● **Material provided**:
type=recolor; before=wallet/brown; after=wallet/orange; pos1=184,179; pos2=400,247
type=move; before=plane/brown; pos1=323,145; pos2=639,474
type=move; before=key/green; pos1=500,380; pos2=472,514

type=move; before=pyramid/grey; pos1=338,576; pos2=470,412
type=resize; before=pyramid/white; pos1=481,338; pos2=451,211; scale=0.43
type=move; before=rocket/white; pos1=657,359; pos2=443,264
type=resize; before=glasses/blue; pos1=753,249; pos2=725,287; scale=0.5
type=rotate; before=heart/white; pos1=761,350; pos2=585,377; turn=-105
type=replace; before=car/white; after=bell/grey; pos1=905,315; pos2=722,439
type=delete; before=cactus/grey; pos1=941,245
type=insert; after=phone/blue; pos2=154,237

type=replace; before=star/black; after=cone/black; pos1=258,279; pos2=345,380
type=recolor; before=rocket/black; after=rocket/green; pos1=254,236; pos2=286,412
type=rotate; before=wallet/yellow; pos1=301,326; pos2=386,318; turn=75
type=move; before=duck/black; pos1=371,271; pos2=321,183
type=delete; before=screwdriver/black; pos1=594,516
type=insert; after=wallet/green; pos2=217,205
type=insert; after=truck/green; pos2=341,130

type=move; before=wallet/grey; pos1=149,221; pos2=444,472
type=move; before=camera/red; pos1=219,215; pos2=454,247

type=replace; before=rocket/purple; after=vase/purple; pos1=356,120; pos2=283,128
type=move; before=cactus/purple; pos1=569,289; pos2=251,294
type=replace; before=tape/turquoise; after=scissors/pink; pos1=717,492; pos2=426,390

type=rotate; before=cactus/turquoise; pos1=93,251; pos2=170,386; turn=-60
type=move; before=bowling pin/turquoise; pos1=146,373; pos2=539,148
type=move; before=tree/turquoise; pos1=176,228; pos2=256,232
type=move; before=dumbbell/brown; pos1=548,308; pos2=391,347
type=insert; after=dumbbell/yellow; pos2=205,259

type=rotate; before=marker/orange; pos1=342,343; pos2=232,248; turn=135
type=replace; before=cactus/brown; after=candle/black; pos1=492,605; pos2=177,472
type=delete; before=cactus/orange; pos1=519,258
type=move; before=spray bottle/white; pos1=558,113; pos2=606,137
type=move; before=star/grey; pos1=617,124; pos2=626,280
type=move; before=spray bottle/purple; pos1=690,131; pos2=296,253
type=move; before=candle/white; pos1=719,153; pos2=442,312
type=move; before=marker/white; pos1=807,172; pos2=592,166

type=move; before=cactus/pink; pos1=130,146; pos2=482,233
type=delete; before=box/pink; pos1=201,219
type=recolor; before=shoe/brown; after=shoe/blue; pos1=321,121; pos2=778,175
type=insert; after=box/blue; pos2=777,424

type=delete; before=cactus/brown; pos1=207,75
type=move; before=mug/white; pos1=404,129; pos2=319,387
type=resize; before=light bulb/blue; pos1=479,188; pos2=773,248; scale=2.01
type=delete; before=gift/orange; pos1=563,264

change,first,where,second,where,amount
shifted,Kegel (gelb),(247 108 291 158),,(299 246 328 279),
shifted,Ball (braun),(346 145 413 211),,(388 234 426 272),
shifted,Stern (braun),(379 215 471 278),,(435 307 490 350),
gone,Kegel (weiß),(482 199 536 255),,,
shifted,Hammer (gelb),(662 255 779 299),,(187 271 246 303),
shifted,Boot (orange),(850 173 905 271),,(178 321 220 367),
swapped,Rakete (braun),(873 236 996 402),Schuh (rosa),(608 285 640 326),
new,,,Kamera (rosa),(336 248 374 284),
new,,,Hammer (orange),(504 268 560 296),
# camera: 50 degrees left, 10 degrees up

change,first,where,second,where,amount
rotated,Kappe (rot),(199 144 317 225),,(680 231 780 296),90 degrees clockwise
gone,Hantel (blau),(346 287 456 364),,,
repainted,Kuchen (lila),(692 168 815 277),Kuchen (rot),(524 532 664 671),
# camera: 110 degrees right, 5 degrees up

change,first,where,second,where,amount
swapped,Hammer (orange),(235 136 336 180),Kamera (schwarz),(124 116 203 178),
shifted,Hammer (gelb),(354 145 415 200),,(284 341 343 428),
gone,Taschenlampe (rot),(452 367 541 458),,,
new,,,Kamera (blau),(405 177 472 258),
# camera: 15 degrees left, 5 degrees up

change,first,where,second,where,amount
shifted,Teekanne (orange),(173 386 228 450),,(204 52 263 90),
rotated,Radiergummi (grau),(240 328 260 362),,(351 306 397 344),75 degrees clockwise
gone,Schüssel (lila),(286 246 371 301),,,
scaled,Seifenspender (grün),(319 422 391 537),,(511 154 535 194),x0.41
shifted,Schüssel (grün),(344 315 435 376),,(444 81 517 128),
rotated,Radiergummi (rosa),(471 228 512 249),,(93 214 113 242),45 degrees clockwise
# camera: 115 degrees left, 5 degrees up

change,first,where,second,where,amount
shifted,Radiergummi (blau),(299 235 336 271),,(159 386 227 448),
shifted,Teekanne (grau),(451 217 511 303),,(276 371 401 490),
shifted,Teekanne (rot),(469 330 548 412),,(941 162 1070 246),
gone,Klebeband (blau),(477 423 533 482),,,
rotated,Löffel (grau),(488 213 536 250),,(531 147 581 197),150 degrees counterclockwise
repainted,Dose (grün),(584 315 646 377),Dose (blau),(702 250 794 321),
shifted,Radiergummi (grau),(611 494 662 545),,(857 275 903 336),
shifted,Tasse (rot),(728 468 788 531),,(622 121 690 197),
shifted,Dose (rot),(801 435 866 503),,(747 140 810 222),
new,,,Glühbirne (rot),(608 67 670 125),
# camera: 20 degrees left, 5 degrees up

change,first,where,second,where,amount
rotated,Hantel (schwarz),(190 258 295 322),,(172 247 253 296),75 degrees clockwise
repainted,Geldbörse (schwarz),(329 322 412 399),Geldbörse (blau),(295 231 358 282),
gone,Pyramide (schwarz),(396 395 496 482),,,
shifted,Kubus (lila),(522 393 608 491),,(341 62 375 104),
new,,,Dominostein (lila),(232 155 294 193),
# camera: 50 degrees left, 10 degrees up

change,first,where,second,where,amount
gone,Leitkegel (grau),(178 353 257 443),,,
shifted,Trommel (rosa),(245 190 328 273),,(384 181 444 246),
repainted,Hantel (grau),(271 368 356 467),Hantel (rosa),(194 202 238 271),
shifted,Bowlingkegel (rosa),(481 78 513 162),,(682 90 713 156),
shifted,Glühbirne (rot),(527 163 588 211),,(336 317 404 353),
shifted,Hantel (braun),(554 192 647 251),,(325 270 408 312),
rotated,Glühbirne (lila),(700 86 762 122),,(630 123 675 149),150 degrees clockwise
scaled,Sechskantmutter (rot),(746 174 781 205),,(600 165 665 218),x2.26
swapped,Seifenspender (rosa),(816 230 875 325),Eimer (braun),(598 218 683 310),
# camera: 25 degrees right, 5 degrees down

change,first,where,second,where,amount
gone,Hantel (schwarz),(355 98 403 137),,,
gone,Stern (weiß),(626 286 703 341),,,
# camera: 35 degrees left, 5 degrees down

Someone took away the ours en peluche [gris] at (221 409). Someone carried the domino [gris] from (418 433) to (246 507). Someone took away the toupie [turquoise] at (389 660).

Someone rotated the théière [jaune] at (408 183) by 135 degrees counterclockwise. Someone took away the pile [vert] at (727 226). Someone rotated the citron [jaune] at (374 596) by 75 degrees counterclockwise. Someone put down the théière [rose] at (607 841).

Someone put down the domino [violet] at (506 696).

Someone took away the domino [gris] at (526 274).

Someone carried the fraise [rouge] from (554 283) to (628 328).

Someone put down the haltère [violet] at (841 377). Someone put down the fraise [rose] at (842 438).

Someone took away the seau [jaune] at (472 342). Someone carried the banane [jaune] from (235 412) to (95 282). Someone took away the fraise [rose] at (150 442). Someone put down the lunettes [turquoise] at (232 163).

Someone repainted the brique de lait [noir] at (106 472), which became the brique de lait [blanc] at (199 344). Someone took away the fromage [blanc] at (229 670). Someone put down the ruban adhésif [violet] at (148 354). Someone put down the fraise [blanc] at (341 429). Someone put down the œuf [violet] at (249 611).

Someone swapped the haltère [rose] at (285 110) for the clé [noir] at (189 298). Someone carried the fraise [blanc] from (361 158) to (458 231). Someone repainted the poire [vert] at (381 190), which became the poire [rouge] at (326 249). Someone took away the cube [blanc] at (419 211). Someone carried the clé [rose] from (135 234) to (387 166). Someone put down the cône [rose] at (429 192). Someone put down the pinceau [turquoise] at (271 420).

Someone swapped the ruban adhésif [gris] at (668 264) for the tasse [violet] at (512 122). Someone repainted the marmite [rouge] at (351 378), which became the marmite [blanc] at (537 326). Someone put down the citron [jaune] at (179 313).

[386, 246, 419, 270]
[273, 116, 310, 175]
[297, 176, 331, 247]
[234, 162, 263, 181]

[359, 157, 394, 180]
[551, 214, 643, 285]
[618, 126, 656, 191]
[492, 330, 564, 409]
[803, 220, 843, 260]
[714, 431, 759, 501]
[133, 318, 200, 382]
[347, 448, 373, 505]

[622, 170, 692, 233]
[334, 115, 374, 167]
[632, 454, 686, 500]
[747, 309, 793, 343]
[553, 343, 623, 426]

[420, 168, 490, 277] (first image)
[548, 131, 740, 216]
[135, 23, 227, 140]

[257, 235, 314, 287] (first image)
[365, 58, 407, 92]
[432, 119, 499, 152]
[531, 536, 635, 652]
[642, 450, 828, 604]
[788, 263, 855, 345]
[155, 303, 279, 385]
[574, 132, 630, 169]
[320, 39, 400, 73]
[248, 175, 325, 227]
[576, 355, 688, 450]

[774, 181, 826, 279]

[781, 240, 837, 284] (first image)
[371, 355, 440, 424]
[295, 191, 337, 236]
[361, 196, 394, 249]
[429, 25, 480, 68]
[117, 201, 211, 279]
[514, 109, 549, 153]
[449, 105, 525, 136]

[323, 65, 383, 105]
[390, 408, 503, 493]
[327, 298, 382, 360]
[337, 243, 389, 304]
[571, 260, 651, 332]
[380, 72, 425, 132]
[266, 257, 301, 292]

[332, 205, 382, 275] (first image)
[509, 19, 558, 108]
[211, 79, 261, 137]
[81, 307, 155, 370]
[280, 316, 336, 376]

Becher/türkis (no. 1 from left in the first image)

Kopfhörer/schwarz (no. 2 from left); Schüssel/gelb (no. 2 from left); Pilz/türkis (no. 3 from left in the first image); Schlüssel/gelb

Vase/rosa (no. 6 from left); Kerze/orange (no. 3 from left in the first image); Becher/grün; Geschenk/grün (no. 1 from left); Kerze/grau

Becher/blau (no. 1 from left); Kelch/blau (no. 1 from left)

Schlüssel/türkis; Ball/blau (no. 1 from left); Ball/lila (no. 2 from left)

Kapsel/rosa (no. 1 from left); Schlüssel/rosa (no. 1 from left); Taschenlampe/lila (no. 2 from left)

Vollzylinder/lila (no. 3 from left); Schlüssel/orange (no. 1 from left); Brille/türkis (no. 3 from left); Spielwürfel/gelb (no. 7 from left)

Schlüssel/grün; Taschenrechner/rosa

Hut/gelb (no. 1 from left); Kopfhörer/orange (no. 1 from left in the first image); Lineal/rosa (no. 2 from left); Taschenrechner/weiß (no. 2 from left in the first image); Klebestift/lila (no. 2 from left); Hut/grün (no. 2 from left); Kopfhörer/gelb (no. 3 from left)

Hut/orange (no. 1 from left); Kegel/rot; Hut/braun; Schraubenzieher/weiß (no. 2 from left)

● **Brief**: Reproduce the entries above exactly, but only the lines between the line holding "shifted,Kegel (gelb),(247 108" and the line holding "swapped,Rakete (braun),(873 236", inclusive.

● **Written answer**:
shifted,Kegel (gelb),(247 108 291 158),,(299 246 328 279),
shifted,Ball (braun),(346 145 413 211),,(388 234 426 272),
shifted,Stern (braun),(379 215 471 278),,(435 307 490 350),
gone,Kegel (weiß),(482 199 536 255),,,
shifted,Hammer (gelb),(662 255 779 299),,(187 271 246 303),
shifted,Boot (orange),(850 173 905 271),,(178 321 220 367),
swapped,Rakete (braun),(873 236 996 402),Schuh (rosa),(608 285 640 326),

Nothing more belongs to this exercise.